### Task description
If a line in the records below holds the word "dice", copy it.

### Supplied records
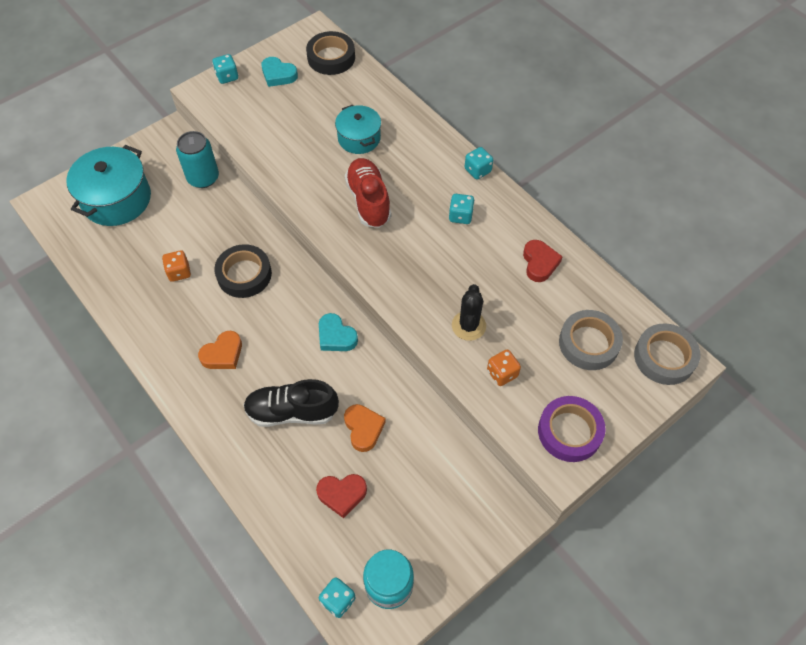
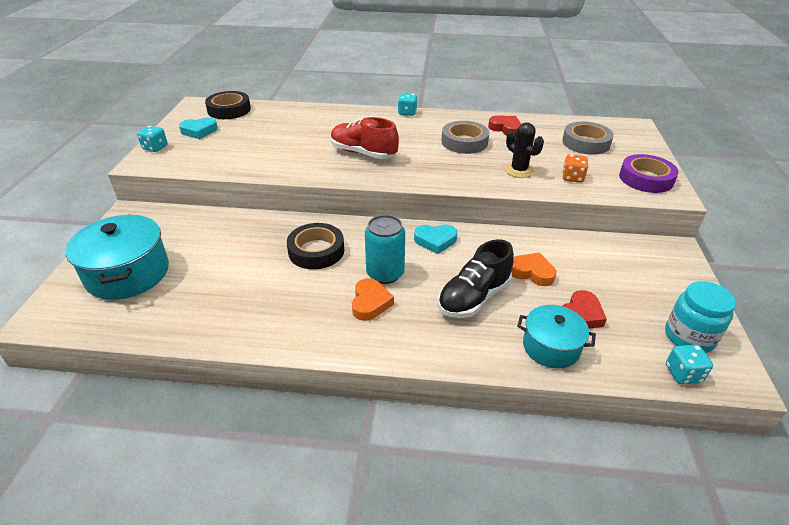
camera: 45 degrees left, 20 degrees down
(179, 272) = (257, 281): orange dice -> none
(203, 178) = (198, 221): turquoise can -> turquoise can (385, 273)
(359, 138) = (309, 132): turquoise pot -> turquoise pot (551, 347)
(460, 216) = (430, 133): turquoise dice -> none
(664, 357) = (624, 129): grey tape -> grey tape (464, 142)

### Expected output
(179, 272) = (257, 281): orange dice -> none
(460, 216) = (430, 133): turquoise dice -> none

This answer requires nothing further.